Data extracted from a collection
________
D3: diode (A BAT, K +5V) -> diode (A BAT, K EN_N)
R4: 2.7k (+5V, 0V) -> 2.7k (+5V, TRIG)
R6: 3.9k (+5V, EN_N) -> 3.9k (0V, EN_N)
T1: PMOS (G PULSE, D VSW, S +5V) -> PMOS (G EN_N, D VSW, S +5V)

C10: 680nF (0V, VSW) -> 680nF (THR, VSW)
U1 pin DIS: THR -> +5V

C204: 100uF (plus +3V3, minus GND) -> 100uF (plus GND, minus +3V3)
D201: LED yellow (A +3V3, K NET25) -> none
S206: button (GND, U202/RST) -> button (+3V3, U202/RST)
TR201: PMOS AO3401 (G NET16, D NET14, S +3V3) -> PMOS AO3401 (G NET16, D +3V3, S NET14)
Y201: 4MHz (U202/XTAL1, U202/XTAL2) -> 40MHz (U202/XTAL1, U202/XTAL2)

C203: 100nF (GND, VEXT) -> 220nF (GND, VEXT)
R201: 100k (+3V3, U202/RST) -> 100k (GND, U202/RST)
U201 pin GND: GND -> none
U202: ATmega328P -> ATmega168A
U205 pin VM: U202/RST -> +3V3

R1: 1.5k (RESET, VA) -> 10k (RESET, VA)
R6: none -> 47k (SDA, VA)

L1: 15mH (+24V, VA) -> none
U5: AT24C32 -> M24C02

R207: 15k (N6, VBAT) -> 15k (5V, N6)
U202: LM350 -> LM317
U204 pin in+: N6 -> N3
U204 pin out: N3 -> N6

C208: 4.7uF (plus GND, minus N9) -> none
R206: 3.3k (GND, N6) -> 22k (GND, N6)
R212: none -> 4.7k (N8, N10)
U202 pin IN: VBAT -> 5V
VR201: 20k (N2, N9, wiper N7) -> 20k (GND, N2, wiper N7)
________
--- Exercise goal ---
Your output should consist only of the lines from the one containing "U5: AT24C32 -> M24C02" to the end of the records above, each retyped exactly.

--- Final answer ---
U5: AT24C32 -> M24C02

R207: 15k (N6, VBAT) -> 15k (5V, N6)
U202: LM350 -> LM317
U204 pin in+: N6 -> N3
U204 pin out: N3 -> N6

C208: 4.7uF (plus GND, minus N9) -> none
R206: 3.3k (GND, N6) -> 22k (GND, N6)
R212: none -> 4.7k (N8, N10)
U202 pin IN: VBAT -> 5V
VR201: 20k (N2, N9, wiper N7) -> 20k (GND, N2, wiper N7)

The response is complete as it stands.